**** WORKING DATA
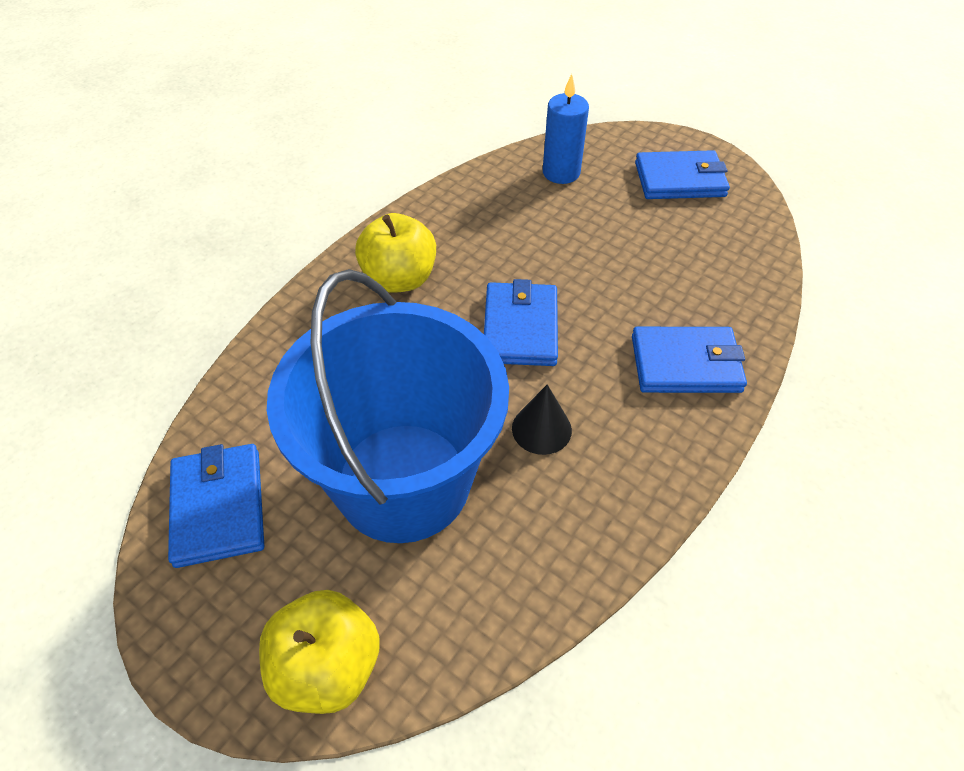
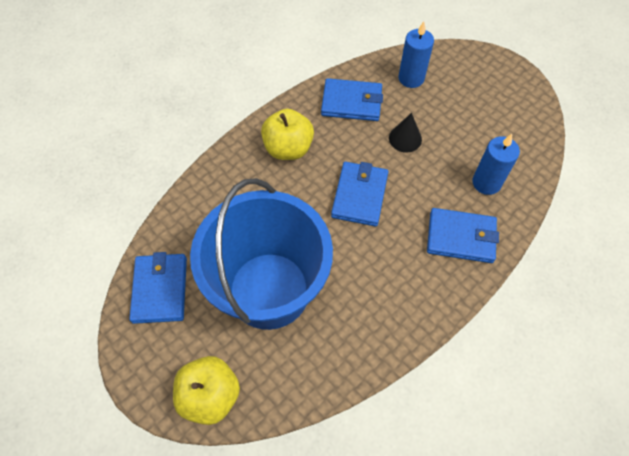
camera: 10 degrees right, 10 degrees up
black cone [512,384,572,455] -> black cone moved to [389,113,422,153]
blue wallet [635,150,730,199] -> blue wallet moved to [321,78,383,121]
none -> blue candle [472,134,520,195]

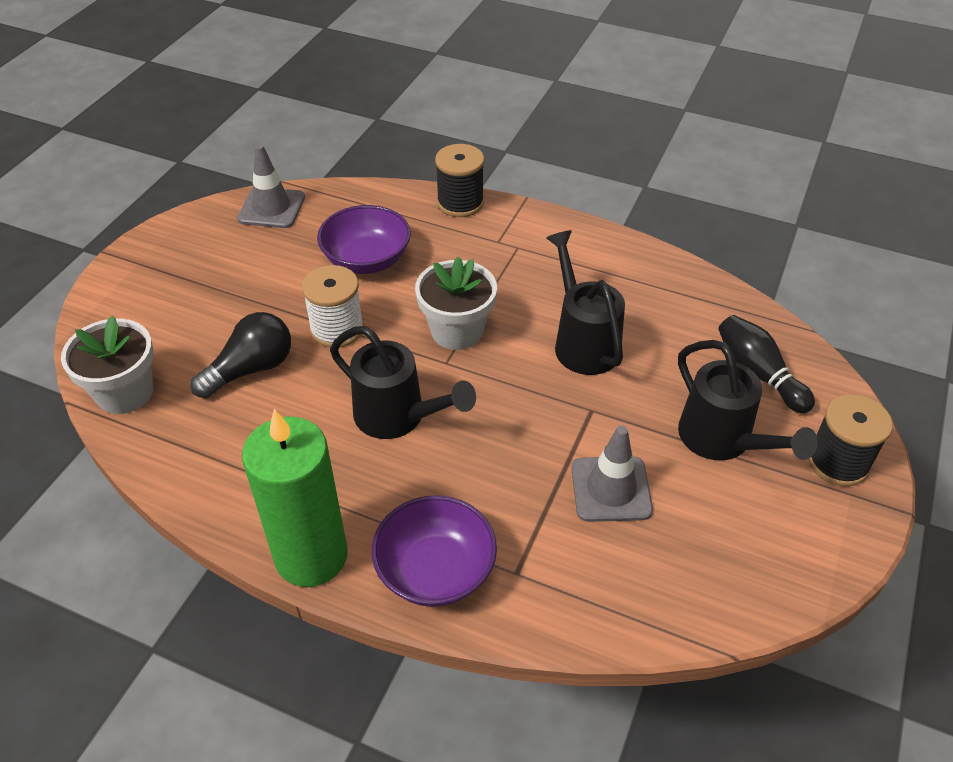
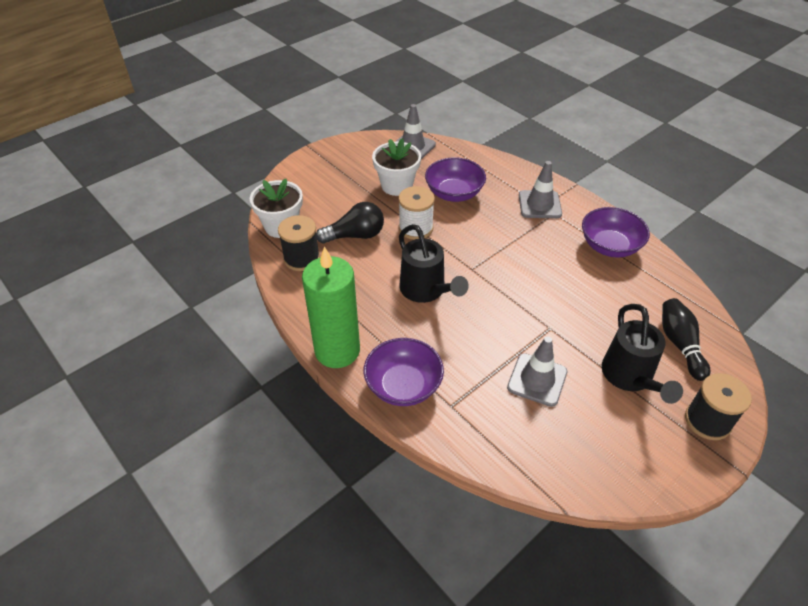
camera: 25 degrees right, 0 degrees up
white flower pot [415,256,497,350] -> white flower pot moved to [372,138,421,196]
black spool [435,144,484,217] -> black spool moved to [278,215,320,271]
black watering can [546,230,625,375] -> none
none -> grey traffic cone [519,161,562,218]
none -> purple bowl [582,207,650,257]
********
**** WORKING DATA
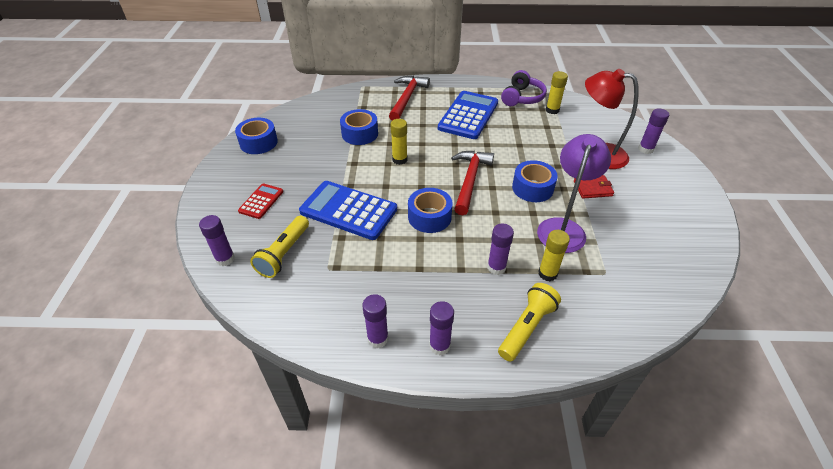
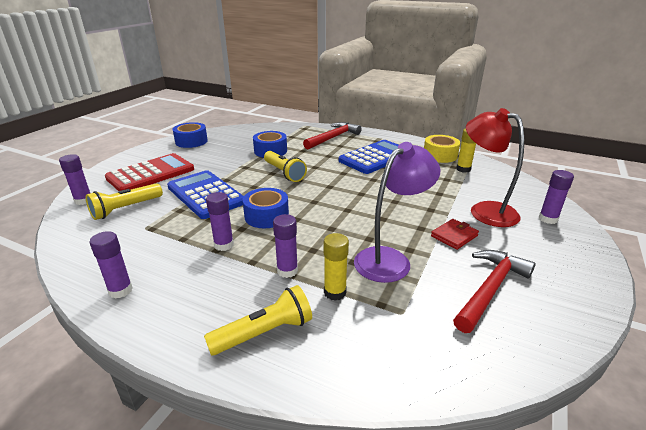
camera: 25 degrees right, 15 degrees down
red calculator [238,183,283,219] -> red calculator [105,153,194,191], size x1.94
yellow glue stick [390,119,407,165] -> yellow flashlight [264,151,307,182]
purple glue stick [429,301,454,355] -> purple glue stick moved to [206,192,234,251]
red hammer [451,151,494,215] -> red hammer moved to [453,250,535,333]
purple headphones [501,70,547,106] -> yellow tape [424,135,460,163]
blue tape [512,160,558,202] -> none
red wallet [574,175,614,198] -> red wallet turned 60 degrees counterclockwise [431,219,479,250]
********
Retype only this portion of the data above: the line containing "yellow glue stick", the line containing "blue tape [512,160,558,202] -> none", and all lines between them, exactly.

yellow glue stick [390,119,407,165] -> yellow flashlight [264,151,307,182]
purple glue stick [429,301,454,355] -> purple glue stick moved to [206,192,234,251]
red hammer [451,151,494,215] -> red hammer moved to [453,250,535,333]
purple headphones [501,70,547,106] -> yellow tape [424,135,460,163]
blue tape [512,160,558,202] -> none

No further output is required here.